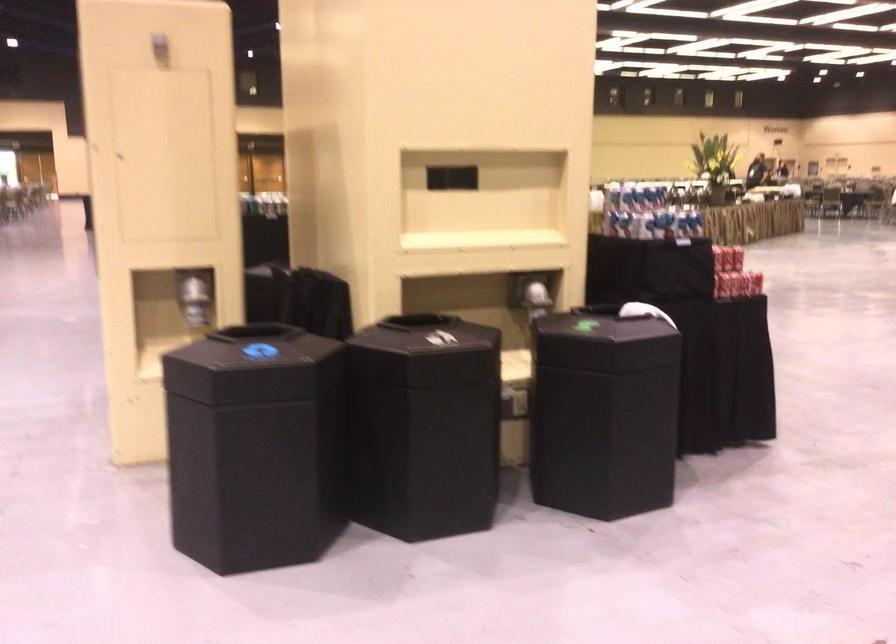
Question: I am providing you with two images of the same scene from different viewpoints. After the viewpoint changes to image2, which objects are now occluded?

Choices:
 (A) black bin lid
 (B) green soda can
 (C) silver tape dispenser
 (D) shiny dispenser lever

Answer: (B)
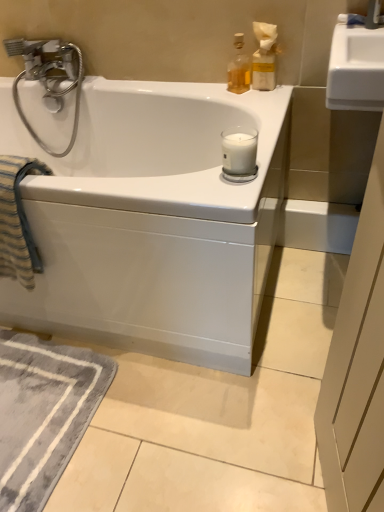
Question: Is translucent glass bottle at upper right, which is the first bottle from right to left, thinner than white matte glass candle at upper right?

Choices:
 (A) no
 (B) yes

Answer: (B)

Question: Is translucent glass bottle at upper right, which is the first bottle from right to left, bigger than white matte glass candle at upper right?

Choices:
 (A) no
 (B) yes

Answer: (B)

Question: Is the depth of translucent glass bottle at upper right, the 2th bottle in the left-to-right sequence, greater than that of white matte glass candle at upper right?

Choices:
 (A) yes
 (B) no

Answer: (A)

Question: From the image's perspective, does translucent glass bottle at upper right, the 2th bottle in the left-to-right sequence, appear lower than white matte glass candle at upper right?

Choices:
 (A) no
 (B) yes

Answer: (A)

Question: From a real-world perspective, is translucent glass bottle at upper right, the 2th bottle in the left-to-right sequence, over white matte glass candle at upper right?

Choices:
 (A) yes
 (B) no

Answer: (A)

Question: Considering the relative positions of translucent glass bottle at upper right, the 2th bottle in the left-to-right sequence, and white glossy bathtub at center in the image provided, is translucent glass bottle at upper right, the 2th bottle in the left-to-right sequence, to the left or to the right of white glossy bathtub at center?

Choices:
 (A) left
 (B) right

Answer: (B)

Question: From the image's perspective, is translucent glass bottle at upper right, the 2th bottle in the left-to-right sequence, positioned above or below white glossy bathtub at center?

Choices:
 (A) below
 (B) above

Answer: (B)

Question: Is translucent glass bottle at upper right, which is the first bottle from right to left, taller or shorter than white glossy bathtub at center?

Choices:
 (A) short
 (B) tall

Answer: (A)

Question: In terms of width, does translucent glass bottle at upper right, which is the first bottle from right to left, look wider or thinner when compared to white glossy bathtub at center?

Choices:
 (A) wide
 (B) thin

Answer: (B)

Question: Looking at their shapes, would you say translucent glass bottle at upper right, the 2th bottle in the left-to-right sequence, is wider or thinner than translucent glass bottle at upper right, arranged as the 2th bottle when viewed from the right?

Choices:
 (A) wide
 (B) thin

Answer: (A)

Question: From the image's perspective, relative to translucent glass bottle at upper right, arranged as the 2th bottle when viewed from the right, is translucent glass bottle at upper right, the 2th bottle in the left-to-right sequence, above or below?

Choices:
 (A) above
 (B) below

Answer: (A)

Question: Relative to translucent glass bottle at upper right, acting as the first bottle starting from the left, is translucent glass bottle at upper right, which is the first bottle from right to left, in front or behind?

Choices:
 (A) behind
 (B) front

Answer: (B)

Question: Which is correct: translucent glass bottle at upper right, which is the first bottle from right to left, is inside translucent glass bottle at upper right, acting as the first bottle starting from the left, or outside of it?

Choices:
 (A) outside
 (B) inside

Answer: (A)

Question: In the image, is gray soft rug at lower left positioned in front of or behind striped cotton beach towel at left?

Choices:
 (A) behind
 (B) front

Answer: (A)

Question: Considering the positions of gray soft rug at lower left and striped cotton beach towel at left in the image, is gray soft rug at lower left taller or shorter than striped cotton beach towel at left?

Choices:
 (A) short
 (B) tall

Answer: (A)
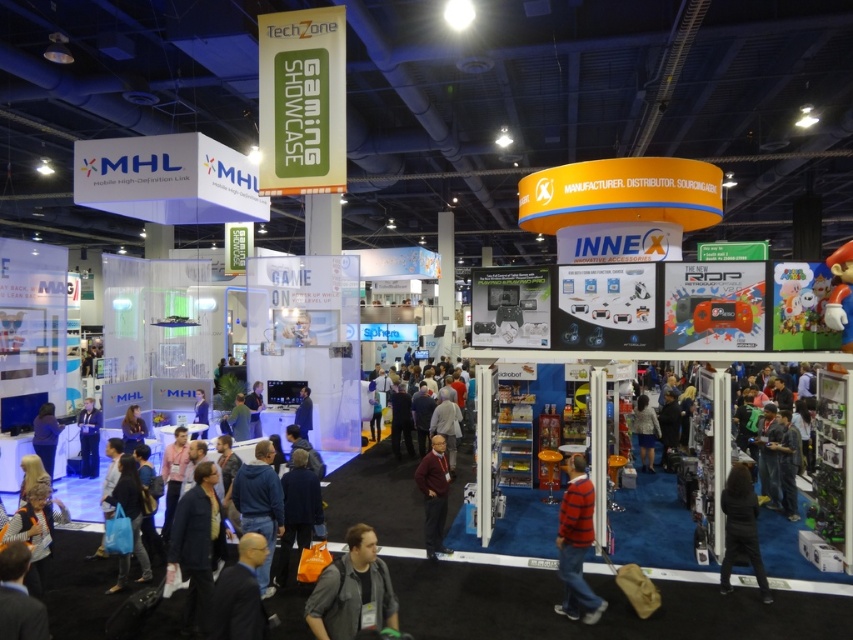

•••

• [GIVEN REQUEST]:
Show every line above that contains the string "thinner". Case counts.

• [EXERCISE RESULT]:
Question: Is translucent glass bottle at upper right, which is the first bottle from right to left, thinner than white matte glass candle at upper right?
Question: In terms of width, does translucent glass bottle at upper right, which is the first bottle from right to left, look wider or thinner when compared to white glossy bathtub at center?
Question: Looking at their shapes, would you say translucent glass bottle at upper right, the 2th bottle in the left-to-right sequence, is wider or thinner than translucent glass bottle at upper right, arranged as the 2th bottle when viewed from the right?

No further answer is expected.